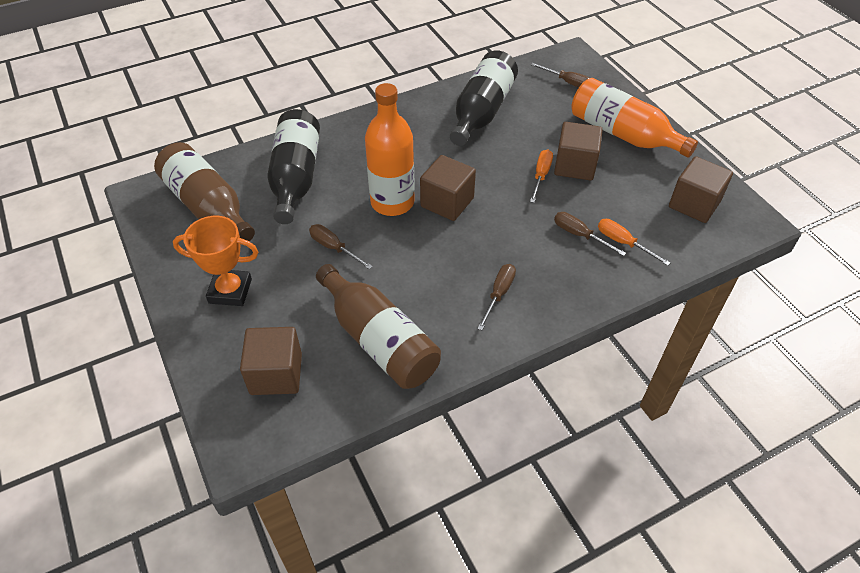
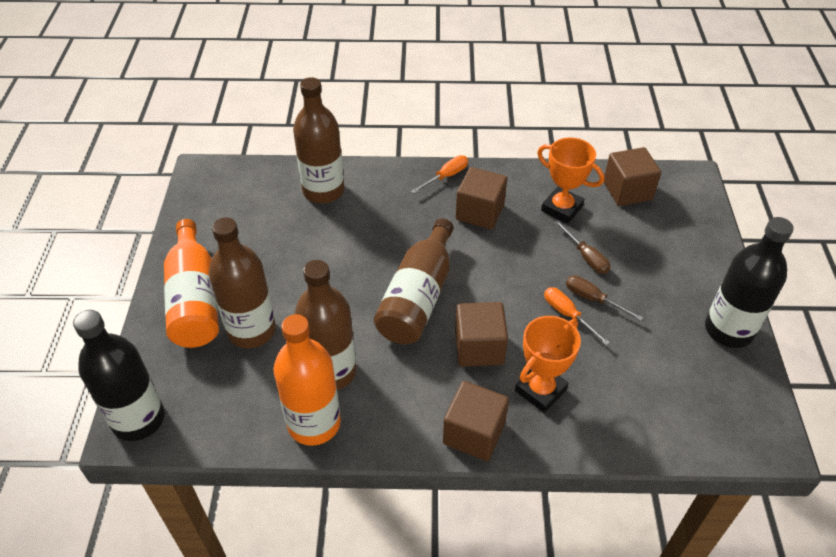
brown bottle: 2 -> 4
brown screwdriver: 4 -> 2
orange trophy: 1 -> 2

■ WHAT IS BEING ASKED
Retype the data exactly; images stay out.

■ RESPONSE TO THE EXERCISE
brown bottle: 2 -> 4
brown screwdriver: 4 -> 2
orange trophy: 1 -> 2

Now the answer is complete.